What you need to do — Look through the records below, and whenever a line contains "green", copy it.

Data for processing —
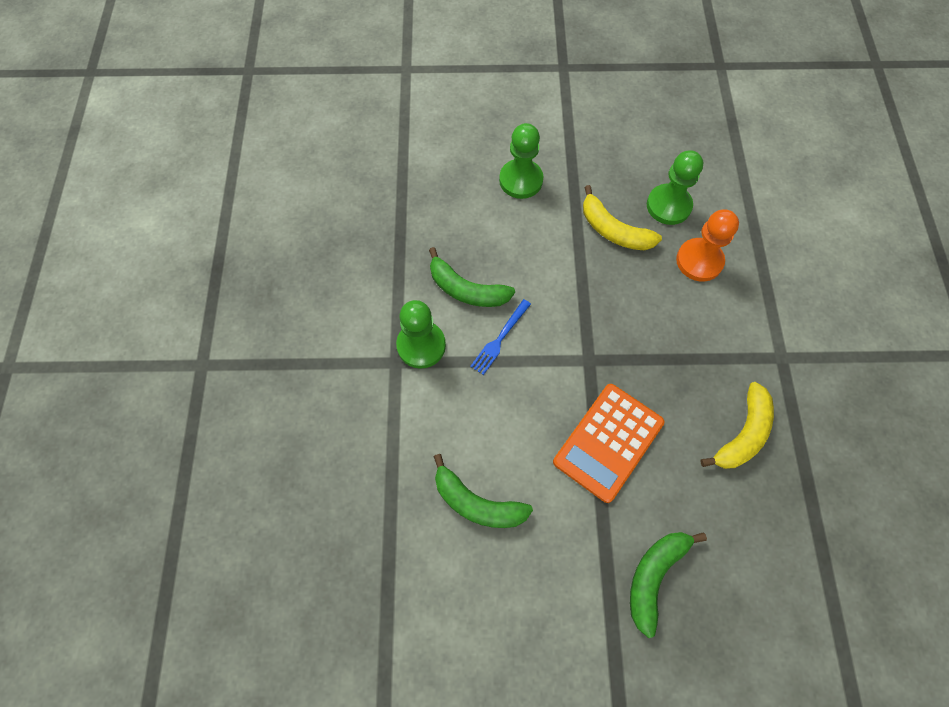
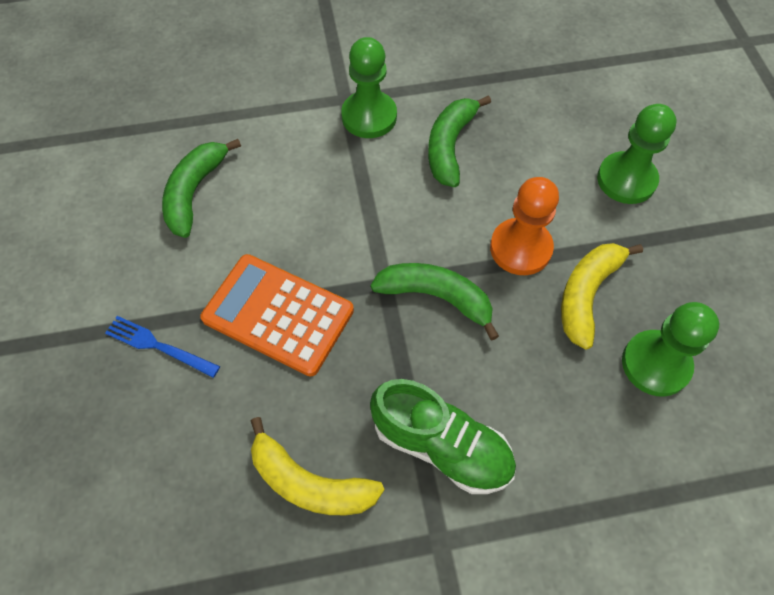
camera: 80 degrees right, 5 degrees down
(500, 339) = (393, 187): blue fork -> blue fork (158, 346)
(654, 576) = (116, 378): green banana -> green banana (436, 297)
(699, 261) = (573, 412): orange pawn -> orange pawn (520, 248)
(719, 344) = (441, 446): none -> green shoe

Solution to this problem —
(654, 576) = (116, 378): green banana -> green banana (436, 297)
(719, 344) = (441, 446): none -> green shoe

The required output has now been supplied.